__Work required__
Once a line is found to contain "orange", copy it out of the listing.

__Task input__
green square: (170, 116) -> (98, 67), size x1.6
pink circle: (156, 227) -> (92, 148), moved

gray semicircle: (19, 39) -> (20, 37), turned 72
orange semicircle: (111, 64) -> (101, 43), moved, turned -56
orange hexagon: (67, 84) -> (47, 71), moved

---

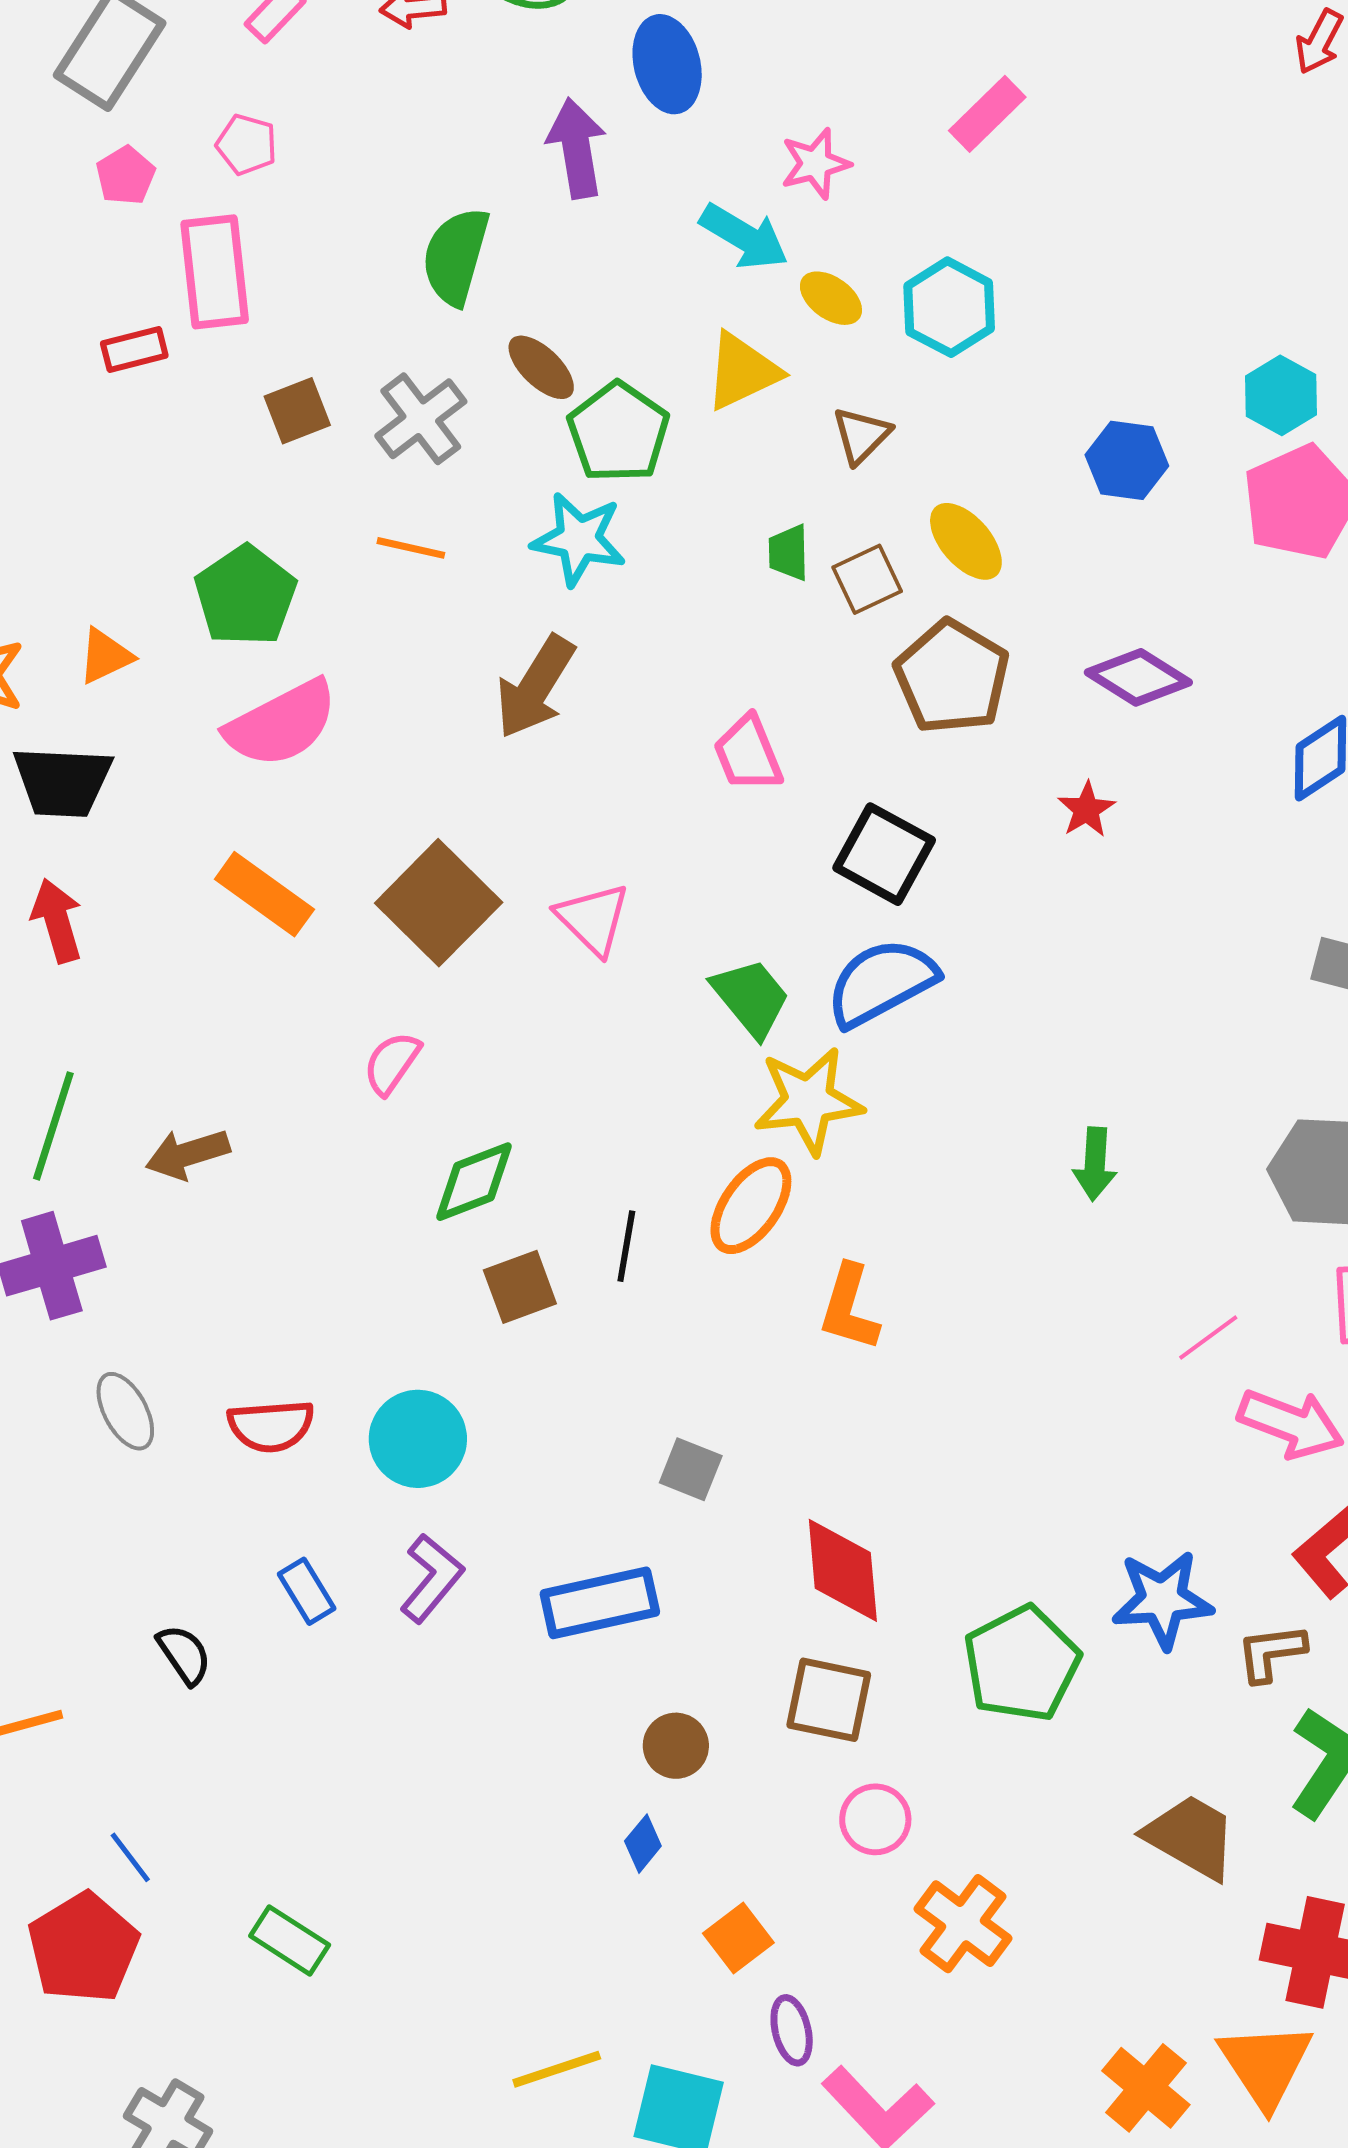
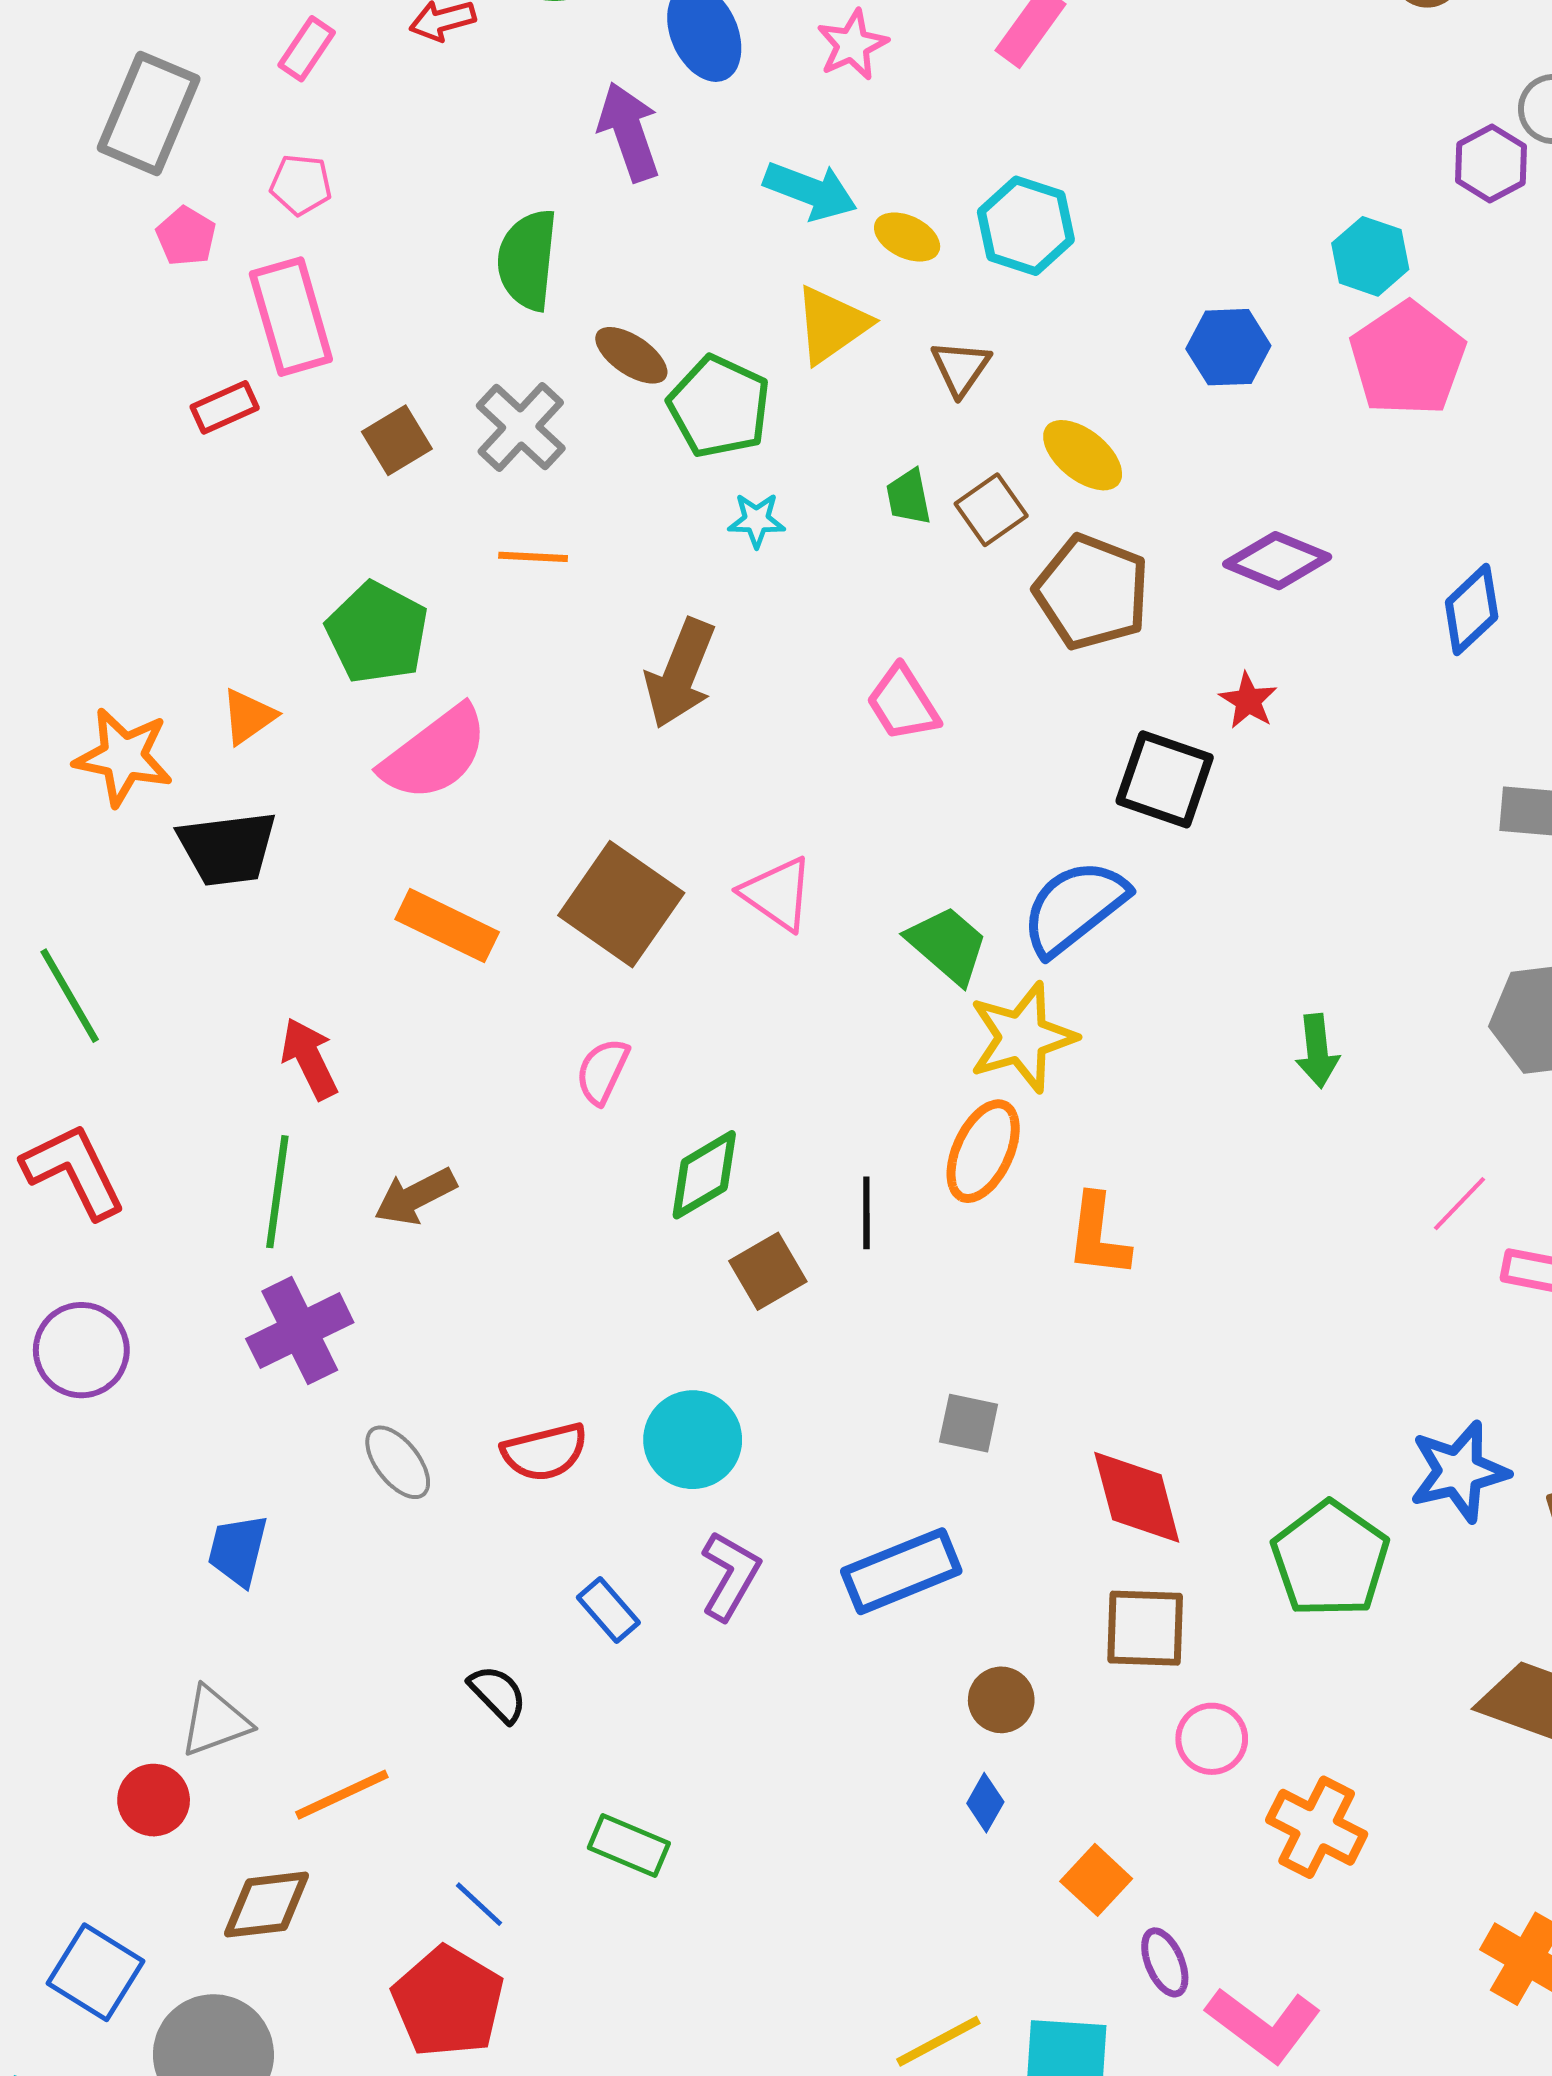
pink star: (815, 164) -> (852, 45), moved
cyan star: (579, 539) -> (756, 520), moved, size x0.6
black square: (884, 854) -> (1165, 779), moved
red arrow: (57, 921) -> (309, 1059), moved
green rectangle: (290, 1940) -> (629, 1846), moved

--

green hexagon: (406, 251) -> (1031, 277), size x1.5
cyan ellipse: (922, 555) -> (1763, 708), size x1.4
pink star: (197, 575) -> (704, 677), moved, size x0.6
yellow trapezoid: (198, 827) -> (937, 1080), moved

__Solution to the exercise__
orange semicircle: (111, 64) -> (101, 43), moved, turned -56
orange hexagon: (67, 84) -> (47, 71), moved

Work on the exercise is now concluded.